Stated goal: Please output the lines of the listing from the one containing "coast [897, 1478]" through the one containing "What do you see at coordinates (129, 140)", both ends included, copying them without change and giving nothing else.

Text and element pointing records:
Start

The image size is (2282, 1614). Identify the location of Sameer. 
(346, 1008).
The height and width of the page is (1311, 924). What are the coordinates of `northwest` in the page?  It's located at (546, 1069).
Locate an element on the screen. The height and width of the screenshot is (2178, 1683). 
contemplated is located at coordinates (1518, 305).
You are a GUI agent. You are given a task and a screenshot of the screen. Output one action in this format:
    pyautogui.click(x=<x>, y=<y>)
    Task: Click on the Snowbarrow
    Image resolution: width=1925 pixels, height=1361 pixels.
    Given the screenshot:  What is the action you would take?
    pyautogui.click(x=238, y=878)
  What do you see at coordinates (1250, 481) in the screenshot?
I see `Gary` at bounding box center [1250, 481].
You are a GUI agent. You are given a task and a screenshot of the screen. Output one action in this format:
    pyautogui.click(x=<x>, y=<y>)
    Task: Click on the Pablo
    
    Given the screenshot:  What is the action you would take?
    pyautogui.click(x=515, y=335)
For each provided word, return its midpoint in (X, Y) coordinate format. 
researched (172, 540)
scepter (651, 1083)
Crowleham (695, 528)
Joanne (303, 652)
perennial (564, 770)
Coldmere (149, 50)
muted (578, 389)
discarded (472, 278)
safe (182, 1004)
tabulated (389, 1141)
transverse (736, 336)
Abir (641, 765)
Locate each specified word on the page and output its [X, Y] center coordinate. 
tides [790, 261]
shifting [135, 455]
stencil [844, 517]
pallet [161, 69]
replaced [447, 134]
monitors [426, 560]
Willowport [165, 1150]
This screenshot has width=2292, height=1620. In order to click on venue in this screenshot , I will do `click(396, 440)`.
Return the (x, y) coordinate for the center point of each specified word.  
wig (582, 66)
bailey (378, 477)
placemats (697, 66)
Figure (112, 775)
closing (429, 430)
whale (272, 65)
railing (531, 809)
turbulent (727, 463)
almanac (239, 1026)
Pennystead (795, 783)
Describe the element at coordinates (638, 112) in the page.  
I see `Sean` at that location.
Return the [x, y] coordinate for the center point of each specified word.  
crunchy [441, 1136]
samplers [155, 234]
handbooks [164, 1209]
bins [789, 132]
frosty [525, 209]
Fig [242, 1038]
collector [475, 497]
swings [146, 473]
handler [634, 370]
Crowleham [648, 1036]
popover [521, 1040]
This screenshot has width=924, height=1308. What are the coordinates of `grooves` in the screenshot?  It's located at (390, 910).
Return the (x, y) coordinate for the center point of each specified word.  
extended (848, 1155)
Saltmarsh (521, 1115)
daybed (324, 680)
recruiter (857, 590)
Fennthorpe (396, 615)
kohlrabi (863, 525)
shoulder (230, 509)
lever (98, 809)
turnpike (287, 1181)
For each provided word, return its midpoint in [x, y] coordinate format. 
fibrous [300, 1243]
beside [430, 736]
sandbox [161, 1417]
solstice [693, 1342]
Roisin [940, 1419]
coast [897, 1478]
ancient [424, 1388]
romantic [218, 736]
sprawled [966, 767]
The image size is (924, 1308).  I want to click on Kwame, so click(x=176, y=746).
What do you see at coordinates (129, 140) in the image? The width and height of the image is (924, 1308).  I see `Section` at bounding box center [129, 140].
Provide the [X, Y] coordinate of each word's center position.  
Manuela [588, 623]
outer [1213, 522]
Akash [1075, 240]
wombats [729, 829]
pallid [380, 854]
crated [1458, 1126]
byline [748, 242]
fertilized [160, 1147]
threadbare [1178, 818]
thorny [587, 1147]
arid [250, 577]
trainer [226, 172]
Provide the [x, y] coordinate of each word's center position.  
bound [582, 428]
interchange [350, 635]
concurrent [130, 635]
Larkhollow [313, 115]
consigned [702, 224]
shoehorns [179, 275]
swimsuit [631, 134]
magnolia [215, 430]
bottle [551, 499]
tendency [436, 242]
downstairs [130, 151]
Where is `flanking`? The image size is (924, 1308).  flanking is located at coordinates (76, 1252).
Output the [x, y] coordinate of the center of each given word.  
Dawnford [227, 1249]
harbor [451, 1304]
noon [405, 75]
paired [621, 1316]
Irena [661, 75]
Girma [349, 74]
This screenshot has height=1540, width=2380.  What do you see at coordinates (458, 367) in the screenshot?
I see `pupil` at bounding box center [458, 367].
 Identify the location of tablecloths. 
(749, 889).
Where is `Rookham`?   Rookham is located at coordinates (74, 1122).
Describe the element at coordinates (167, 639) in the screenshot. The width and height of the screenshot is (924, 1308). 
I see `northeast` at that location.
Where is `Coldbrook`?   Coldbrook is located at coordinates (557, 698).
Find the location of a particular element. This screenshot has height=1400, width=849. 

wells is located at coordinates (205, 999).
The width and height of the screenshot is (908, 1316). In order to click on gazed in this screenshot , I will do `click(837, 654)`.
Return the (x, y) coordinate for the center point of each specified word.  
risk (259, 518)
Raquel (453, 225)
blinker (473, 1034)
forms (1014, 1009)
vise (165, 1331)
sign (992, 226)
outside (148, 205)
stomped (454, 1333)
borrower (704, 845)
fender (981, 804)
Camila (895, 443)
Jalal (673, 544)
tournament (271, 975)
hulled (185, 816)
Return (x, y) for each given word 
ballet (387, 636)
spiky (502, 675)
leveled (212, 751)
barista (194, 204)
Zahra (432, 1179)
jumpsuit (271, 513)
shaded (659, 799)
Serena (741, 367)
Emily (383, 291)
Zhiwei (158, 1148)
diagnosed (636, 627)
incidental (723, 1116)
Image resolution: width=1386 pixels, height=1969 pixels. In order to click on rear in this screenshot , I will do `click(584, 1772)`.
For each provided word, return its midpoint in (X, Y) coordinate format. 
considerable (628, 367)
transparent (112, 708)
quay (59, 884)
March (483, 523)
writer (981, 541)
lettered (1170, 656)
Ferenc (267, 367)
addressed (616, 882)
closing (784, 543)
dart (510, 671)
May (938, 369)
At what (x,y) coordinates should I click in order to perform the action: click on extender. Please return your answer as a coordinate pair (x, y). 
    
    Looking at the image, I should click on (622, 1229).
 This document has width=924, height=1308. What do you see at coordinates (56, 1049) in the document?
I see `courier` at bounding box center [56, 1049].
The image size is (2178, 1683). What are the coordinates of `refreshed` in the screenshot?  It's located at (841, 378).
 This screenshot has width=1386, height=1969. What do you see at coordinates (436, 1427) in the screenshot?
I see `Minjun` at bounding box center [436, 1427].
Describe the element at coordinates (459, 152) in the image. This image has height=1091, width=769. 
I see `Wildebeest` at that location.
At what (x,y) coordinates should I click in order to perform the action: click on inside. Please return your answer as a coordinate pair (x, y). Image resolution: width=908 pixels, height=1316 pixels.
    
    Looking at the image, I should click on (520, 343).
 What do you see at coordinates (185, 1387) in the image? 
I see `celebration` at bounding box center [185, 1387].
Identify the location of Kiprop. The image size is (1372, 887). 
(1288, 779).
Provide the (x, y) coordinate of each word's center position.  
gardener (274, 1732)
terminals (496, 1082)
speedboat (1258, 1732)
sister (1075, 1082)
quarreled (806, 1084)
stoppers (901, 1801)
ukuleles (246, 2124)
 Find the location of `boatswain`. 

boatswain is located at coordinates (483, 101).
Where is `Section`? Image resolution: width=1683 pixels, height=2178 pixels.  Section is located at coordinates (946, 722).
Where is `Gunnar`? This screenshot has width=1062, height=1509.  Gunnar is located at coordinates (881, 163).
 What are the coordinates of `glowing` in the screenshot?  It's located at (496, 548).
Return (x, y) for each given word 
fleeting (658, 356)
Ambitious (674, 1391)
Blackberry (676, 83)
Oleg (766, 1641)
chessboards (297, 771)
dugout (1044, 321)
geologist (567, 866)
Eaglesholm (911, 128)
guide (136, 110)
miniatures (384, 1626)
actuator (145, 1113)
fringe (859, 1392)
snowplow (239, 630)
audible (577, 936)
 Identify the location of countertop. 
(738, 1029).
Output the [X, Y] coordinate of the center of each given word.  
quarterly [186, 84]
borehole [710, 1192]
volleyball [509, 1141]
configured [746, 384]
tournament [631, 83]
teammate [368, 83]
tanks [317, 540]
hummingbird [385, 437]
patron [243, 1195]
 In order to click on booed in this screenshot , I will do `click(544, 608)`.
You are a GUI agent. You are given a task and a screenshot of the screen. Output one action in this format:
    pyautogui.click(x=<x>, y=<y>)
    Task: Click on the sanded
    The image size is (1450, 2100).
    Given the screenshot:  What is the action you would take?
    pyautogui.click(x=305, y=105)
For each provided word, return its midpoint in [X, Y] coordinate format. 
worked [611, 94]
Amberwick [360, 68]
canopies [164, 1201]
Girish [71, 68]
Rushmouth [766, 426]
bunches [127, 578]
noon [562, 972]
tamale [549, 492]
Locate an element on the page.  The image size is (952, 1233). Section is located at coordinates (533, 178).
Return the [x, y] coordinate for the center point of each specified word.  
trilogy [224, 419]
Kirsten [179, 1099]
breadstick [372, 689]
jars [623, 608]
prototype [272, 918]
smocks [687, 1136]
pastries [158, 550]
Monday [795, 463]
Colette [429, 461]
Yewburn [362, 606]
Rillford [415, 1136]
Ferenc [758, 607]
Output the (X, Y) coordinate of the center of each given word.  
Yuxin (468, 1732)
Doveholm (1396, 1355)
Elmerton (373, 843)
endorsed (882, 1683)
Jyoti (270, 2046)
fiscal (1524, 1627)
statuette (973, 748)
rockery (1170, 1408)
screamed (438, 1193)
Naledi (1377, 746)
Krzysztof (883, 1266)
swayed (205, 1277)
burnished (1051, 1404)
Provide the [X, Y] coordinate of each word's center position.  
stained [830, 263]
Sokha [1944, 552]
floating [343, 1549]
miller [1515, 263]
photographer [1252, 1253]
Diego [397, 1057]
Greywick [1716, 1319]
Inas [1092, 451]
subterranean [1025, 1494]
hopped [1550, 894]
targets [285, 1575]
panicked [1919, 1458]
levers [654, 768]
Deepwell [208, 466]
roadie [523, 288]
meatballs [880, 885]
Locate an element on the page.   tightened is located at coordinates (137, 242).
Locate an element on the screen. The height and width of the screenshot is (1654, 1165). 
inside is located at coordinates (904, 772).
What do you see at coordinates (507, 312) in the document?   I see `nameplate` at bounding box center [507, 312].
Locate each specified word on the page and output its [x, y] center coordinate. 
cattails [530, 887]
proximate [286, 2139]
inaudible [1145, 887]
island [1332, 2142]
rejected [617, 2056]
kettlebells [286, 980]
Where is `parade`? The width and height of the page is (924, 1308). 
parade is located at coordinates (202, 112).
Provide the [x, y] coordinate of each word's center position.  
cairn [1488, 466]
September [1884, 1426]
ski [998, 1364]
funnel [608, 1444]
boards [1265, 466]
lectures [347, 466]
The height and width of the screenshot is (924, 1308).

End

Exercise output:
coast [897, 1478]
ancient [424, 1388]
romantic [218, 736]
sprawled [966, 767]
The image size is (924, 1308).  I want to click on Kwame, so click(x=176, y=746).
What do you see at coordinates (129, 140) in the image? The width and height of the image is (924, 1308).  I see `Section` at bounding box center [129, 140].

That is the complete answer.